Your instructions ::
The entries that follow should be repeated exactly, with no pictures kept.

Task input ::

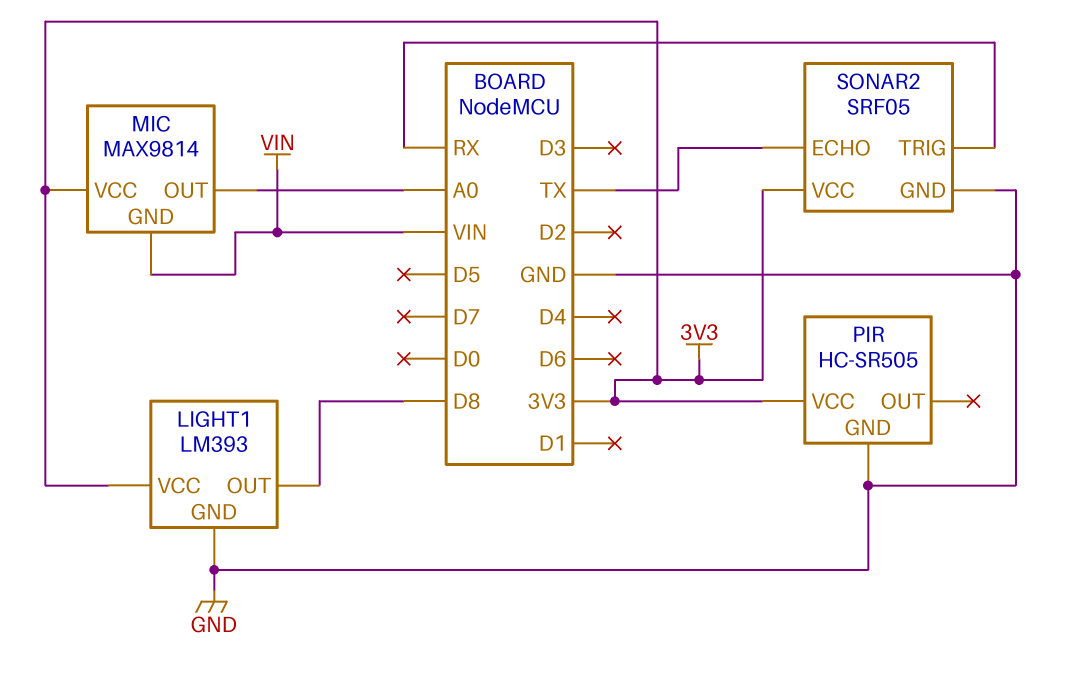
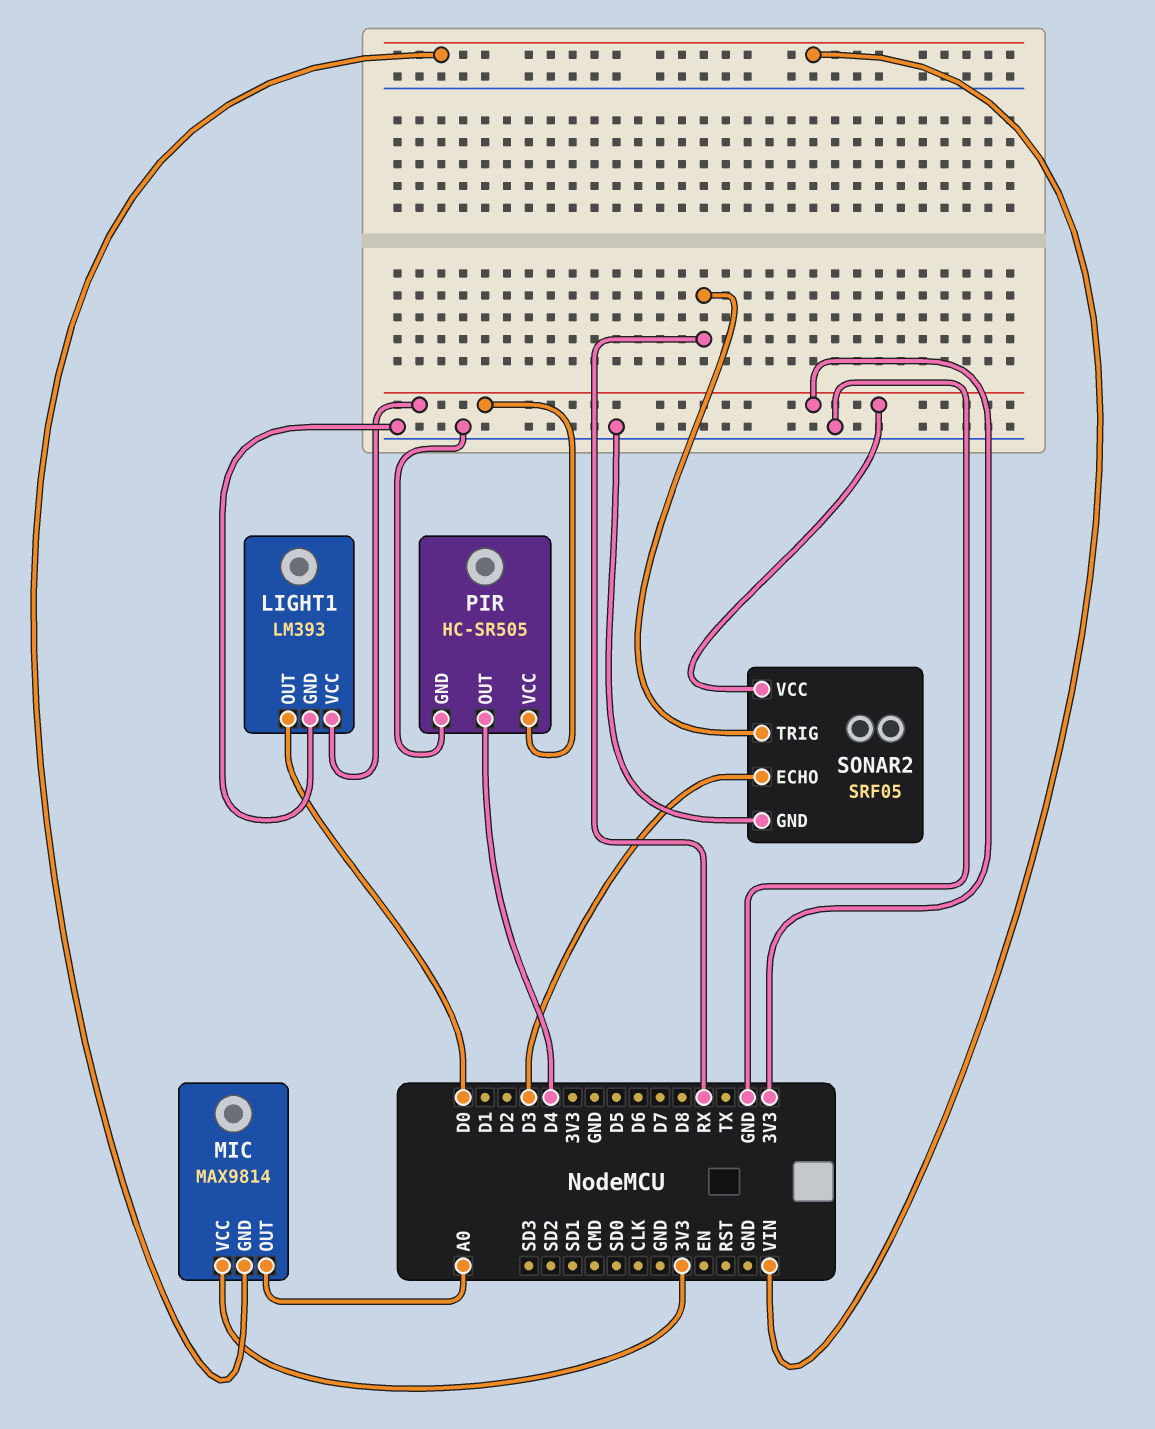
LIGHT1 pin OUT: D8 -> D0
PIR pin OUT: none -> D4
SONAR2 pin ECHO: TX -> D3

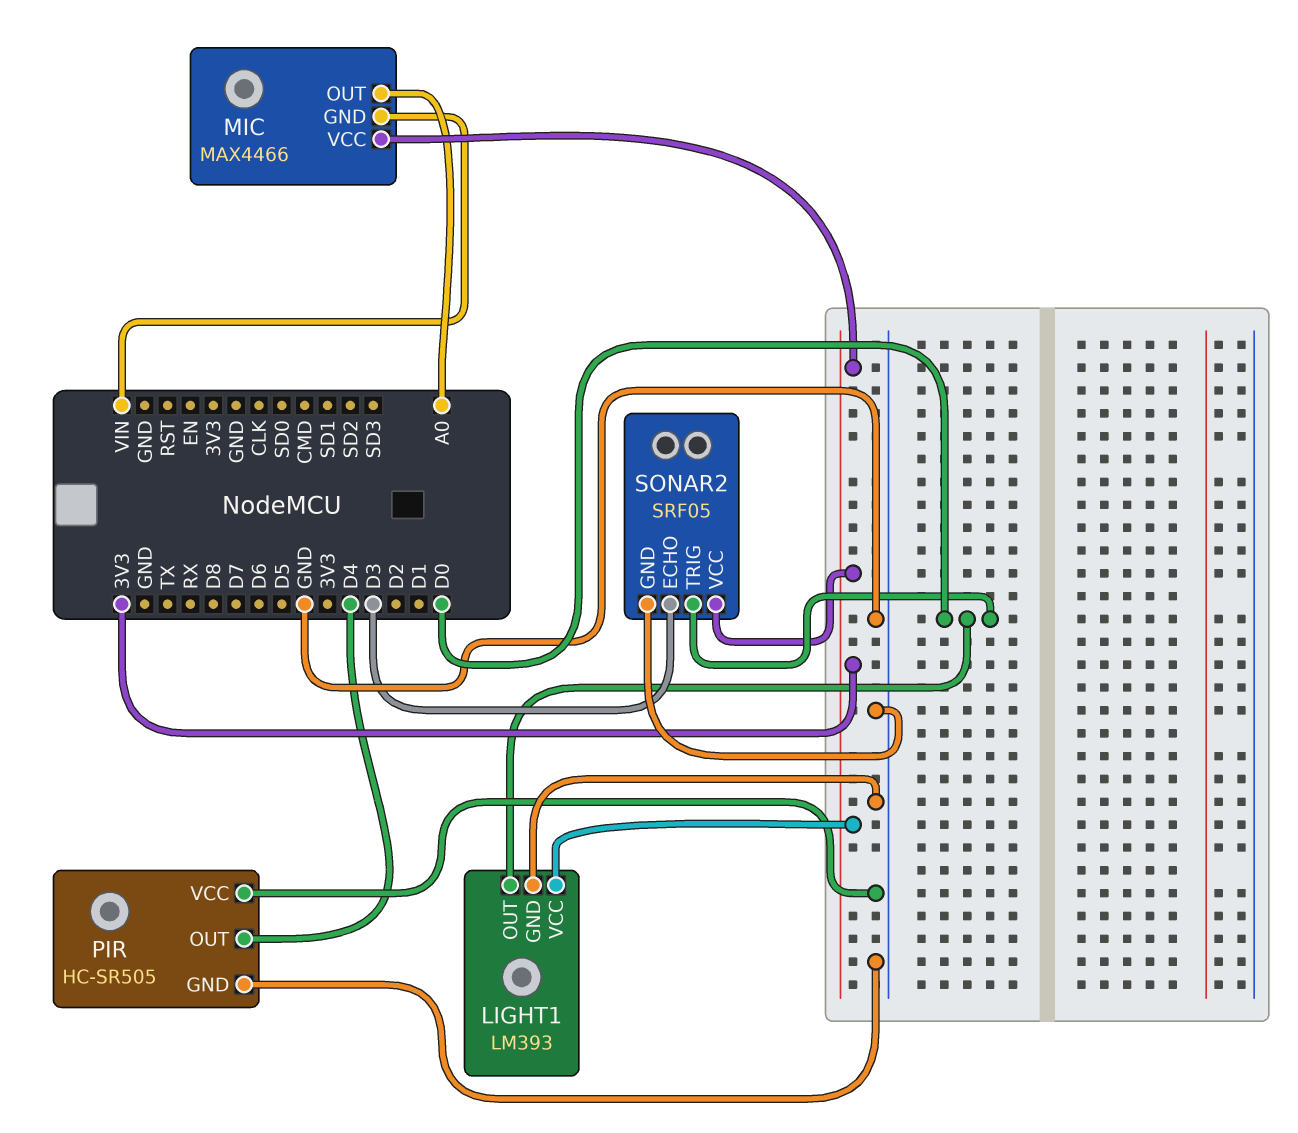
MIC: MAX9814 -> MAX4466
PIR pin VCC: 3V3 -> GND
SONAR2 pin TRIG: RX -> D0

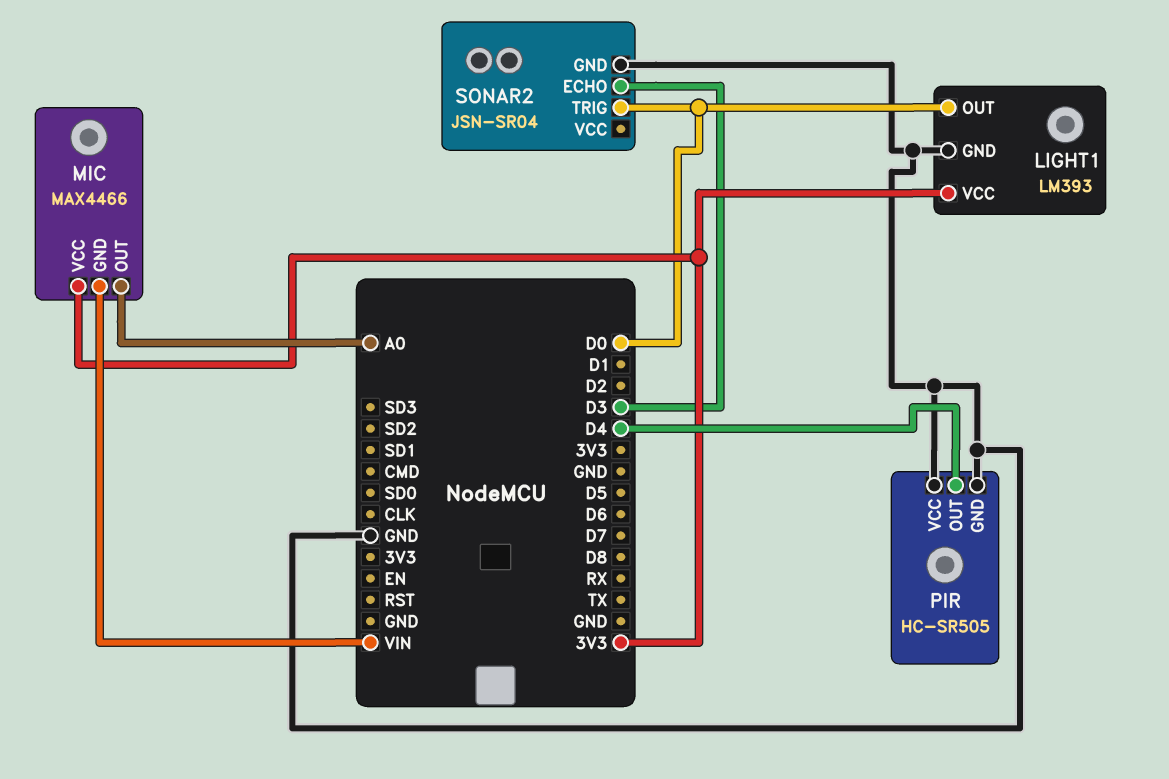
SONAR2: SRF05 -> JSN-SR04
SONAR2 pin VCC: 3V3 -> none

Response to the exercise ::
LIGHT1 pin OUT: D8 -> D0
PIR pin OUT: none -> D4
SONAR2 pin ECHO: TX -> D3

MIC: MAX9814 -> MAX4466
PIR pin VCC: 3V3 -> GND
SONAR2 pin TRIG: RX -> D0

SONAR2: SRF05 -> JSN-SR04
SONAR2 pin VCC: 3V3 -> none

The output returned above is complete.